**Problem requirements**
Beginning with the line below that contains "bright yellow PC mouse (124, 308, 221, 361)" and ending with the line that contains "emerald apple fruit (638, 234, 717, 306)", copy every line exactly. Copy nothing else.

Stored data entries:
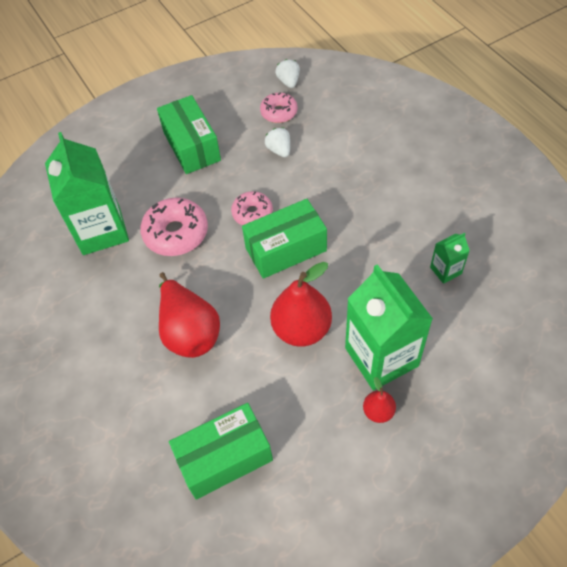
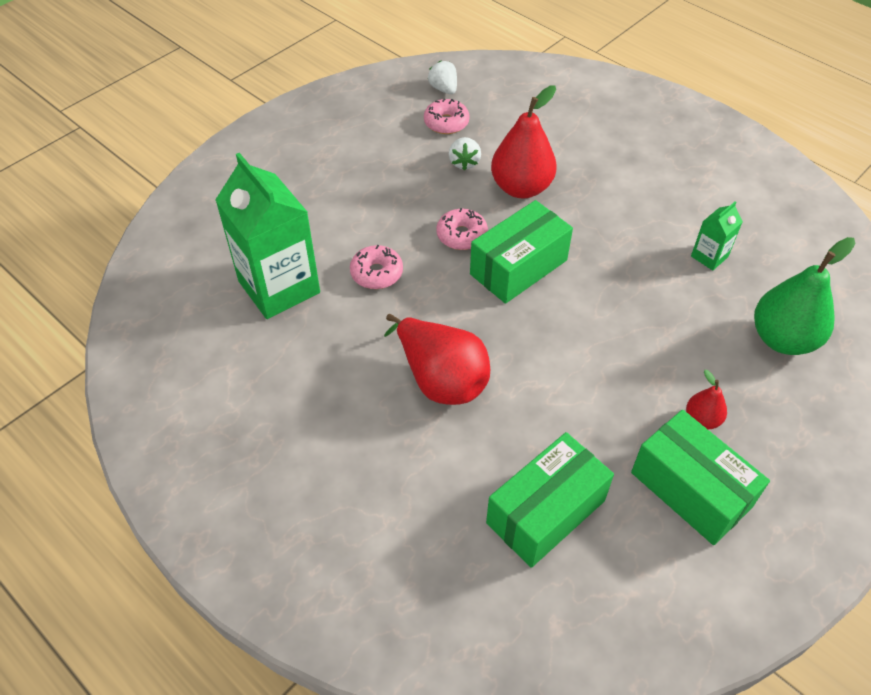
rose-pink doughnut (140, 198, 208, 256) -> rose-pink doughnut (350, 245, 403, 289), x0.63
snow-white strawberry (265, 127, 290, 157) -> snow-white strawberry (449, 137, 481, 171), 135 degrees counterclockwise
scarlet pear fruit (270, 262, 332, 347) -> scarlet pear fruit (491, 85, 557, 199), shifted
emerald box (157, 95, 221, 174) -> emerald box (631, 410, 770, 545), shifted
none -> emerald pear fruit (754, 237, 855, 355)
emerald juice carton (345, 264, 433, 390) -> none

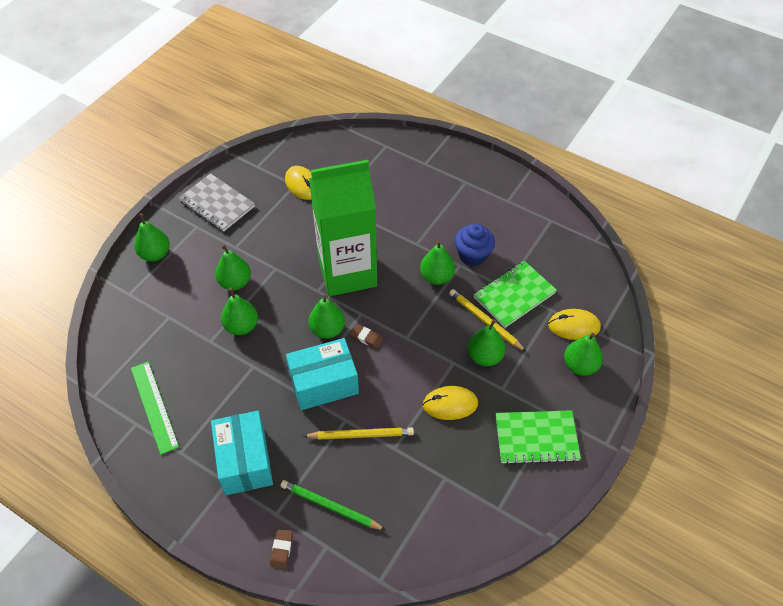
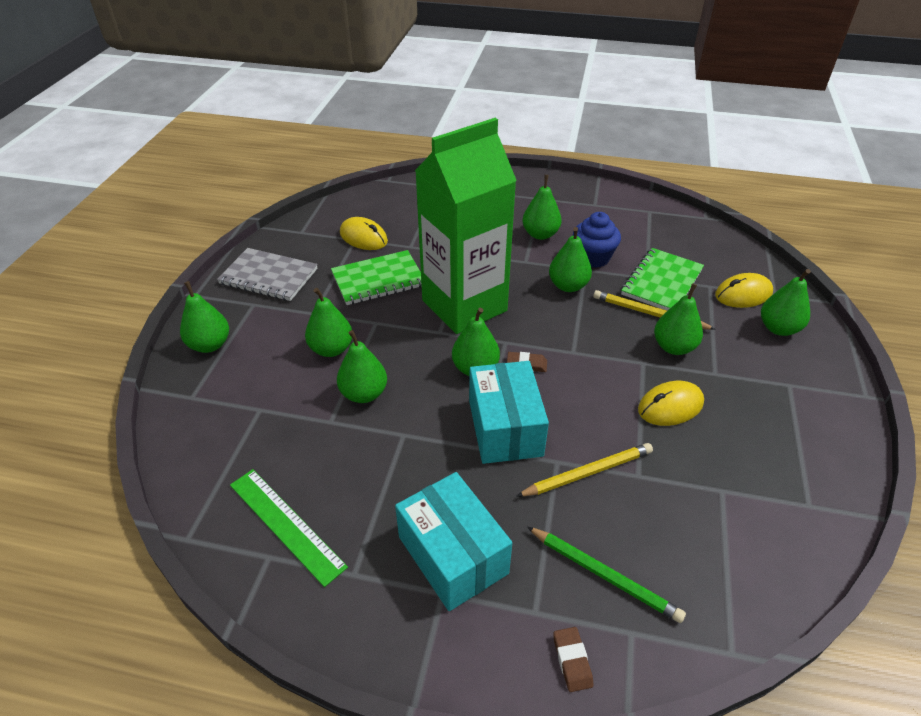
emerald exercise book (496, 410, 581, 465) -> emerald exercise book (331, 250, 422, 305), shifted
teal box (286, 338, 359, 410) -> teal box (469, 361, 549, 464), 60 degrees counterclockwise
none -> emerald pear fruit (522, 175, 562, 240)
emerald lead pencil (280, 480, 386, 530) -> emerald lead pencil (527, 527, 686, 623), 150 degrees counterclockwise

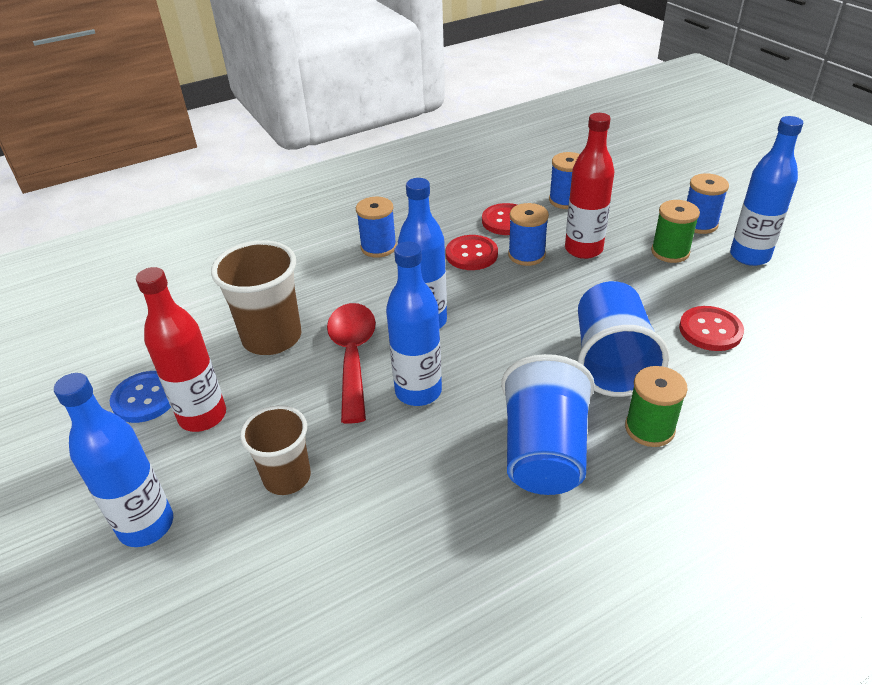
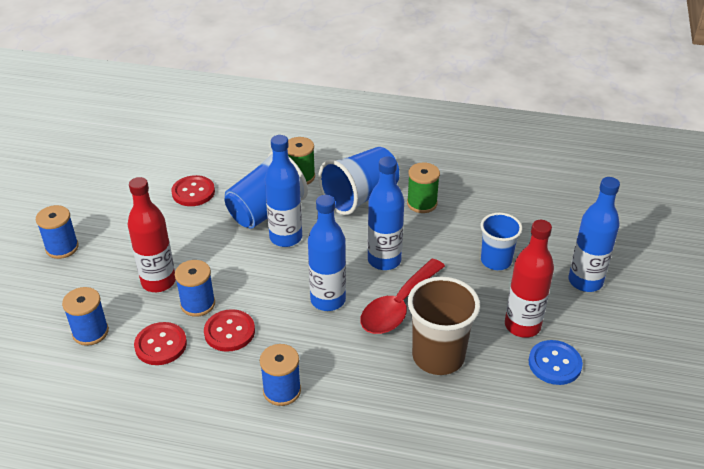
blue drink bottle (730, 116, 803, 266) -> blue drink bottle (265, 135, 302, 247), shifted
emerald reel of thread (651, 200, 700, 263) -> emerald reel of thread (407, 163, 440, 213), shifted
brown beaker (240, 405, 311, 495) -> blue beaker (481, 213, 522, 270)

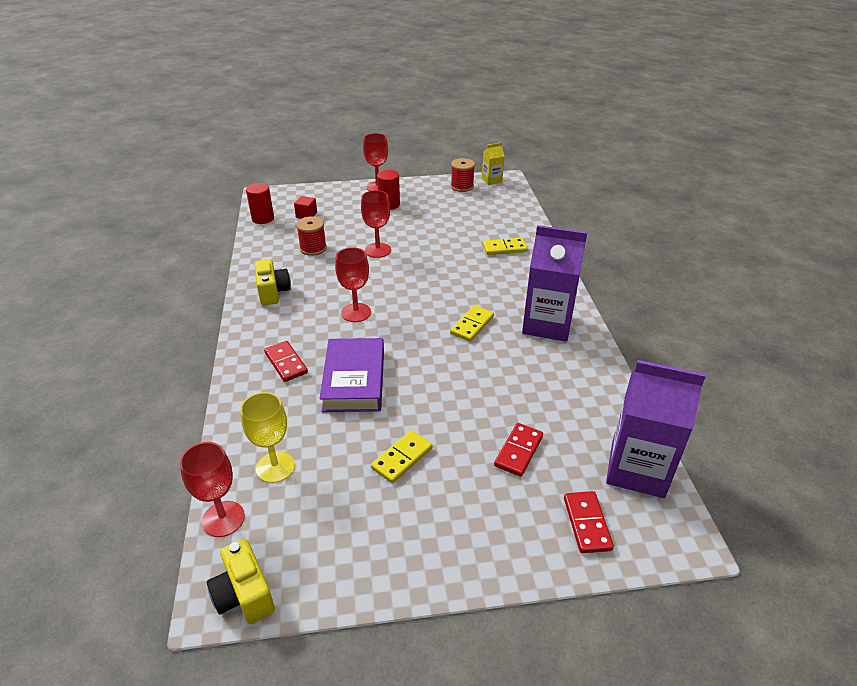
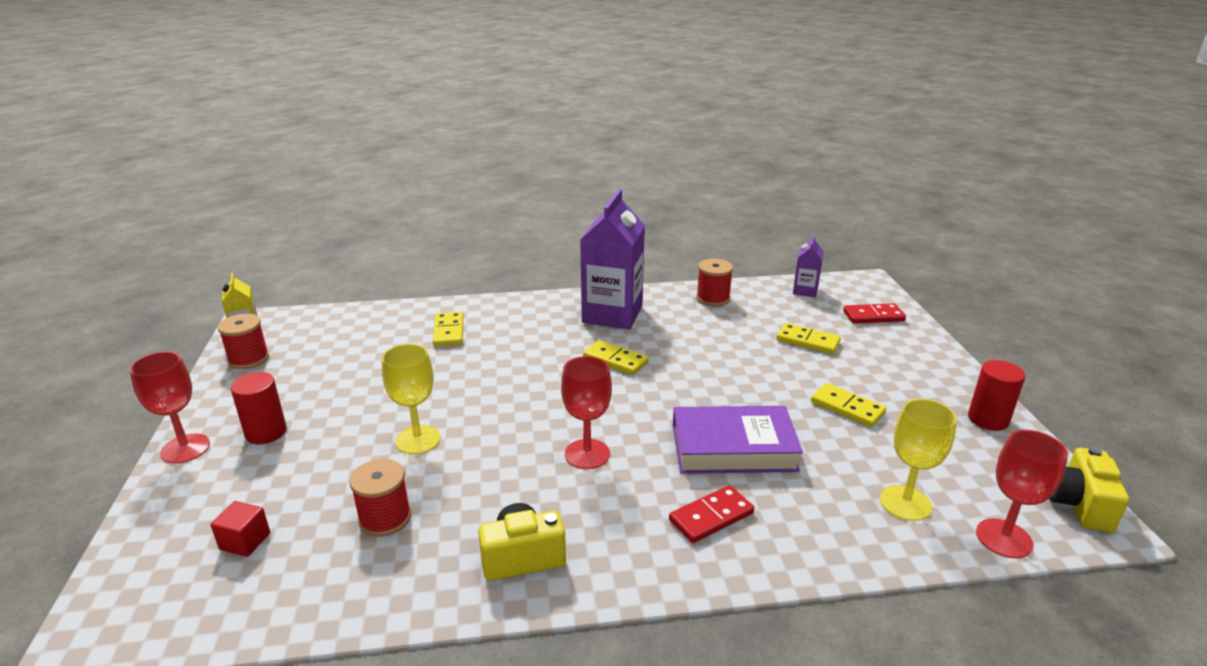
scarlet goblet (361, 190, 391, 258) -> bright yellow goblet (382, 344, 440, 454)
none -> scarlet reel of thread (696, 259, 733, 306)
scarlet domino tile (494, 423, 543, 477) -> bright yellow domino tile (777, 323, 841, 354)
royal purple juice carton (606, 360, 706, 498) -> royal purple juice carton (793, 235, 824, 297), x0.48
scarlet solid cylinder (246, 183, 274, 224) -> scarlet solid cylinder (968, 360, 1025, 431), shifted
bright yellow compact camera (207, 539, 275, 624) -> bright yellow compact camera (1049, 447, 1129, 532), 135 degrees clockwise

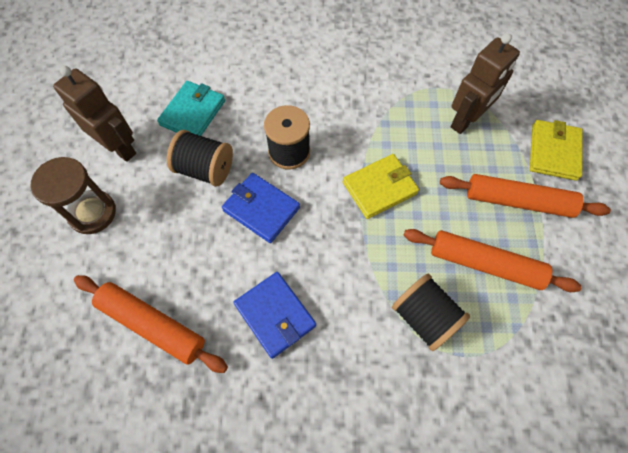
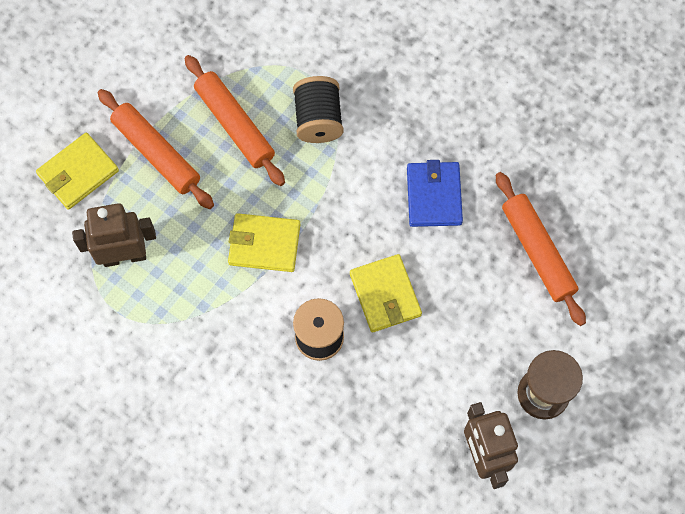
blue card wallet (222, 173, 300, 243) -> bright yellow card wallet (350, 254, 422, 332)
teal card wallet (157, 81, 225, 136) -> none
black reel of thread (167, 130, 233, 186) -> none

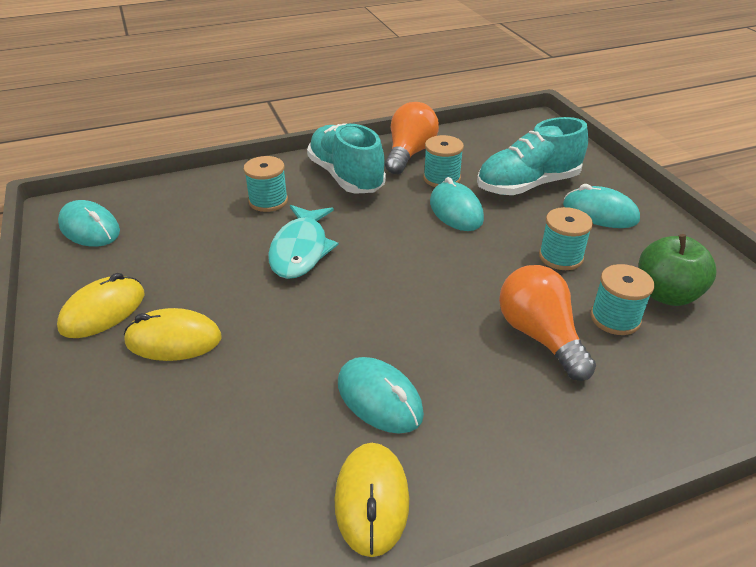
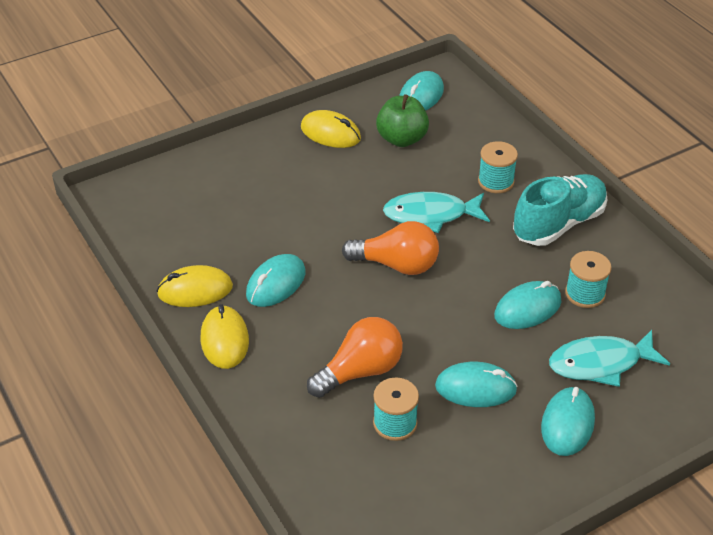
bright yellow PC mouse (124, 308, 221, 361) -> bright yellow PC mouse (201, 304, 249, 369), shifted
orange-coloured light bulb (385, 102, 439, 175) -> orange-coloured light bulb (342, 221, 439, 275), shifted
emerald apple fruit (638, 234, 717, 306) -> emerald apple fruit (376, 94, 429, 147), shifted
teal reel of thread (539, 207, 593, 270) -> teal PC mouse (435, 362, 518, 407)
teal shoe (477, 117, 588, 195) -> teal fish (549, 330, 670, 387)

**Answer section**
bright yellow PC mouse (124, 308, 221, 361) -> bright yellow PC mouse (201, 304, 249, 369), shifted
orange-coloured light bulb (385, 102, 439, 175) -> orange-coloured light bulb (342, 221, 439, 275), shifted
emerald apple fruit (638, 234, 717, 306) -> emerald apple fruit (376, 94, 429, 147), shifted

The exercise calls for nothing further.